=== EXERCISE INSTRUCTIONS ===
Set down all of the entries below exactly, and omit the pictures.

=== DATA FOR PROCESSING ===
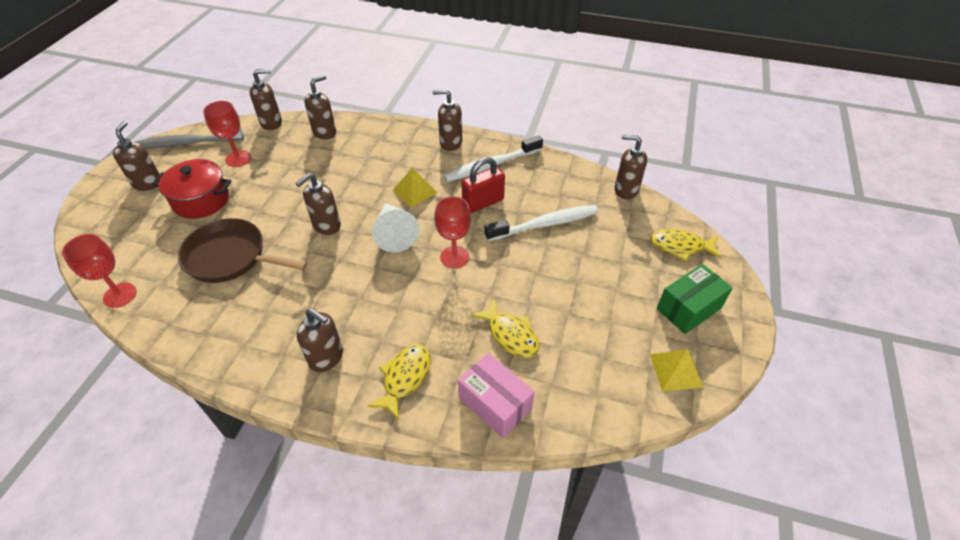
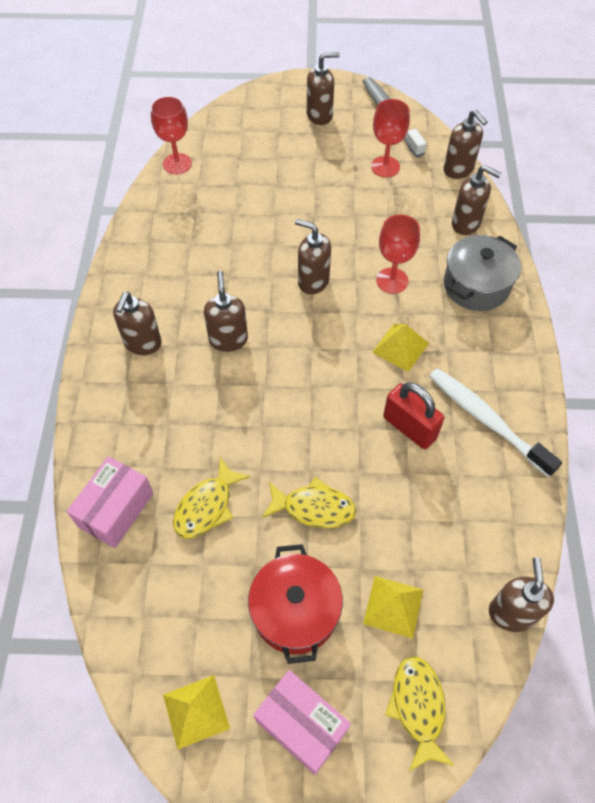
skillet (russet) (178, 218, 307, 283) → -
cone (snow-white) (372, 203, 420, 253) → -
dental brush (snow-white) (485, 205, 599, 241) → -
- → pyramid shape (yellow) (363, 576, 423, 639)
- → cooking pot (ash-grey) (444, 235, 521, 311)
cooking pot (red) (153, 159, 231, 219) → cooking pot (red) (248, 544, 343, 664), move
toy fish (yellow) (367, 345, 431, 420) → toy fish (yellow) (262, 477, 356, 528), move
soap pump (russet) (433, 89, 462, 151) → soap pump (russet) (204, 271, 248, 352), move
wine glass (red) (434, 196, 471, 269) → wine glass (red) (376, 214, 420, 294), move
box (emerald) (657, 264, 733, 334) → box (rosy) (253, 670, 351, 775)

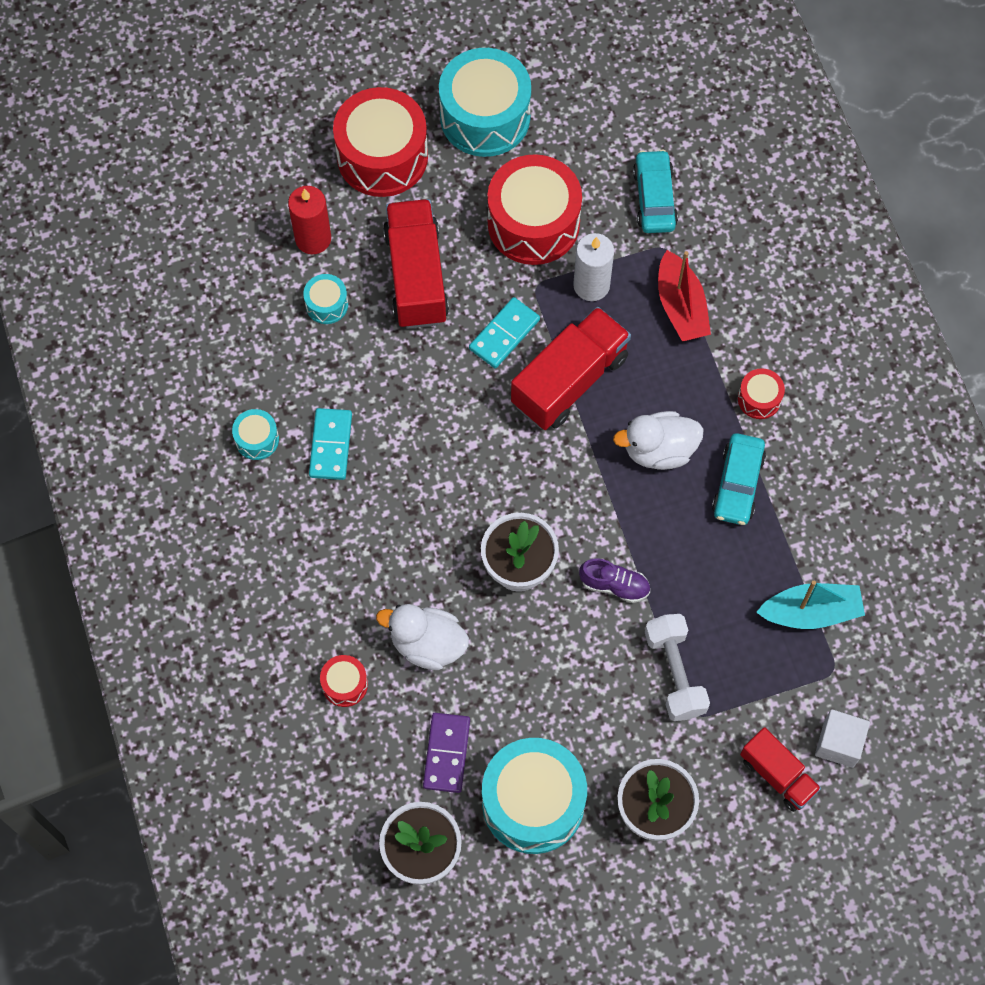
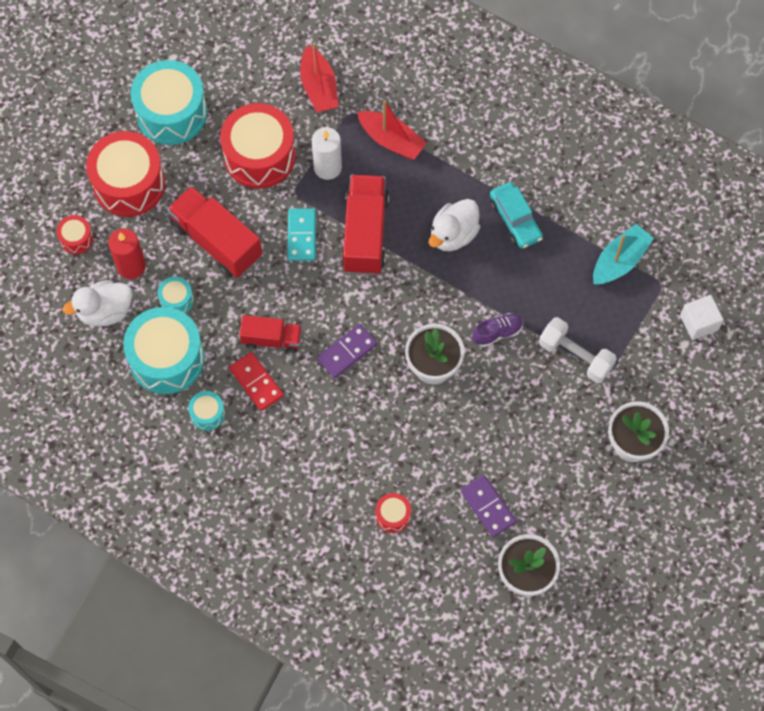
- → domino piece (royal purple) (317, 324, 377, 378)
rubber duck (snow-white) (376, 604, 469, 670) → rubber duck (snow-white) (63, 280, 133, 326), move
snare drum (turquoise) (482, 738, 587, 854) → snare drum (turquoise) (123, 307, 205, 394), move
snare drum (red) (738, 368, 785, 419) → snare drum (red) (57, 215, 93, 254), move
truck (red) (740, 727, 821, 812) → truck (red) (239, 315, 302, 353), move
automobile (turquoise) (633, 150, 678, 233) → boat (red) (300, 42, 339, 112)
domino piece (turquoise) (309, 408, 352, 480) → domino piece (red) (229, 352, 284, 411)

=== RESPONSE TO THE TASK ===
skillet (russet) (178, 218, 307, 283) → -
cone (snow-white) (372, 203, 420, 253) → -
dental brush (snow-white) (485, 205, 599, 241) → -
- → pyramid shape (yellow) (363, 576, 423, 639)
- → cooking pot (ash-grey) (444, 235, 521, 311)
cooking pot (red) (153, 159, 231, 219) → cooking pot (red) (248, 544, 343, 664), move
toy fish (yellow) (367, 345, 431, 420) → toy fish (yellow) (262, 477, 356, 528), move
soap pump (russet) (433, 89, 462, 151) → soap pump (russet) (204, 271, 248, 352), move
wine glass (red) (434, 196, 471, 269) → wine glass (red) (376, 214, 420, 294), move
box (emerald) (657, 264, 733, 334) → box (rosy) (253, 670, 351, 775)

- → domino piece (royal purple) (317, 324, 377, 378)
rubber duck (snow-white) (376, 604, 469, 670) → rubber duck (snow-white) (63, 280, 133, 326), move
snare drum (turquoise) (482, 738, 587, 854) → snare drum (turquoise) (123, 307, 205, 394), move
snare drum (red) (738, 368, 785, 419) → snare drum (red) (57, 215, 93, 254), move
truck (red) (740, 727, 821, 812) → truck (red) (239, 315, 302, 353), move
automobile (turquoise) (633, 150, 678, 233) → boat (red) (300, 42, 339, 112)
domino piece (turquoise) (309, 408, 352, 480) → domino piece (red) (229, 352, 284, 411)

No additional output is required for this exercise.